Supplied entries:
════

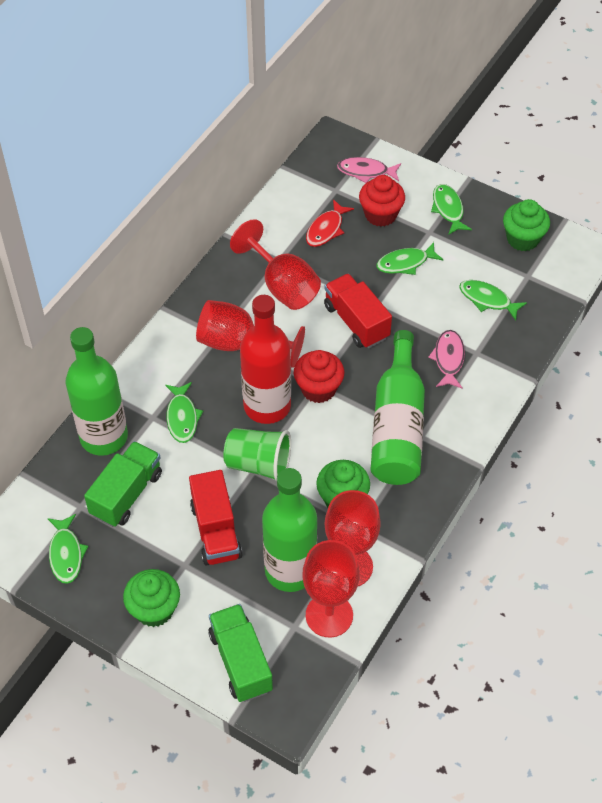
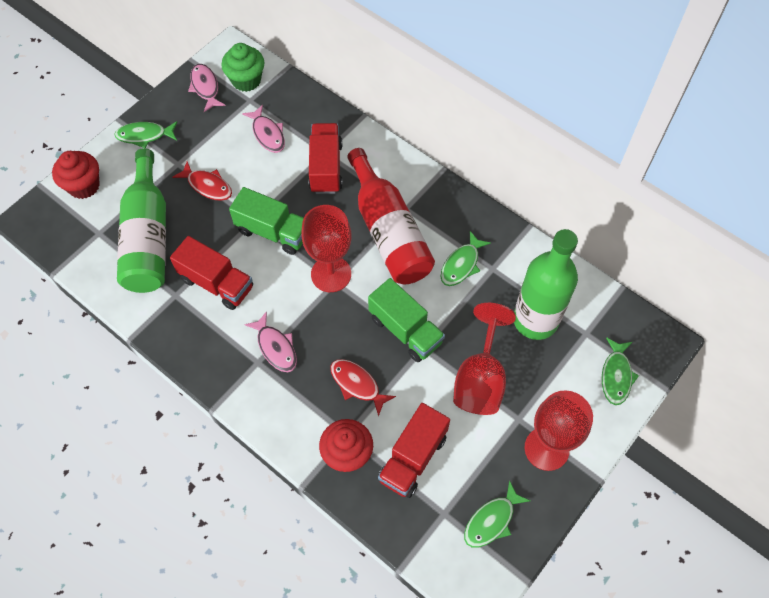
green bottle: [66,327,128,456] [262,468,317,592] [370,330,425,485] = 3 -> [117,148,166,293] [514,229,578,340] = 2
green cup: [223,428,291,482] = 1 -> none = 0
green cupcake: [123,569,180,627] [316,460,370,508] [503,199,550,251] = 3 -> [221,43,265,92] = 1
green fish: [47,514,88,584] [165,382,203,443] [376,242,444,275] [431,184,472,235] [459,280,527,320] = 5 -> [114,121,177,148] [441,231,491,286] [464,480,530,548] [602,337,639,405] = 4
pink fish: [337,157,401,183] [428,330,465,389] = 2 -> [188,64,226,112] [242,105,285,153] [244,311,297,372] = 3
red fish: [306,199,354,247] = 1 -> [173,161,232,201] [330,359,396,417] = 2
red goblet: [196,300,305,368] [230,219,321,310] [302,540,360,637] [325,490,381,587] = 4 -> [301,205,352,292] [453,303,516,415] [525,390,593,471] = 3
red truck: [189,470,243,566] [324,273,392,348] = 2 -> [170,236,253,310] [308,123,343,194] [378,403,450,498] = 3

════

Problem to solve: Repeat all entries exactly, pictures excluded.

Exercise result:
green bottle: [66,327,128,456] [262,468,317,592] [370,330,425,485] = 3 -> [117,148,166,293] [514,229,578,340] = 2
green cup: [223,428,291,482] = 1 -> none = 0
green cupcake: [123,569,180,627] [316,460,370,508] [503,199,550,251] = 3 -> [221,43,265,92] = 1
green fish: [47,514,88,584] [165,382,203,443] [376,242,444,275] [431,184,472,235] [459,280,527,320] = 5 -> [114,121,177,148] [441,231,491,286] [464,480,530,548] [602,337,639,405] = 4
pink fish: [337,157,401,183] [428,330,465,389] = 2 -> [188,64,226,112] [242,105,285,153] [244,311,297,372] = 3
red fish: [306,199,354,247] = 1 -> [173,161,232,201] [330,359,396,417] = 2
red goblet: [196,300,305,368] [230,219,321,310] [302,540,360,637] [325,490,381,587] = 4 -> [301,205,352,292] [453,303,516,415] [525,390,593,471] = 3
red truck: [189,470,243,566] [324,273,392,348] = 2 -> [170,236,253,310] [308,123,343,194] [378,403,450,498] = 3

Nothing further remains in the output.